Given data
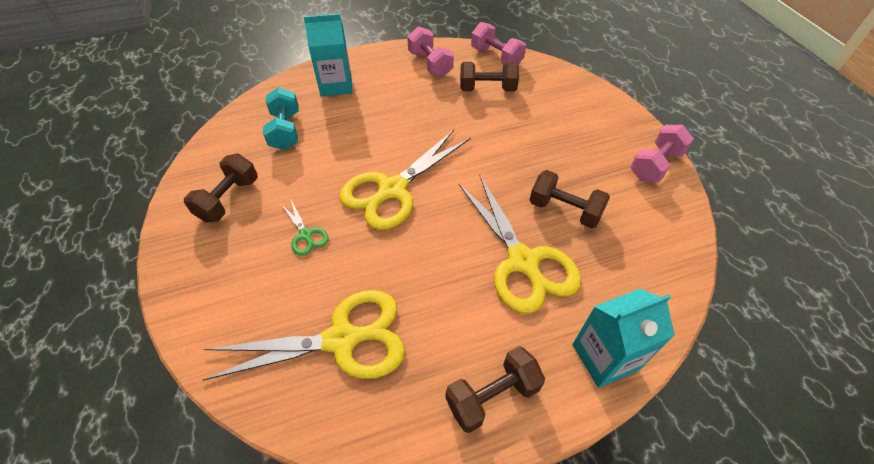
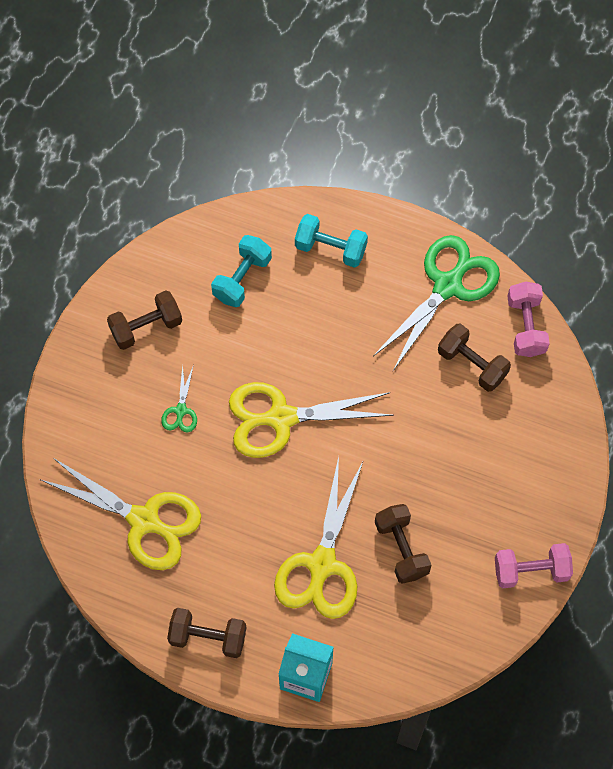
camera: 40 degrees right, 15 degrees up
(336, 85) = (330, 248): turquoise carton -> turquoise dumbbell
(430, 64) = (448, 286): pink dumbbell -> green scissors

What is needed
Give back the whole listing exactly as written. Do not include any picture.

Result below
camera: 40 degrees right, 15 degrees up
(336, 85) = (330, 248): turquoise carton -> turquoise dumbbell
(430, 64) = (448, 286): pink dumbbell -> green scissors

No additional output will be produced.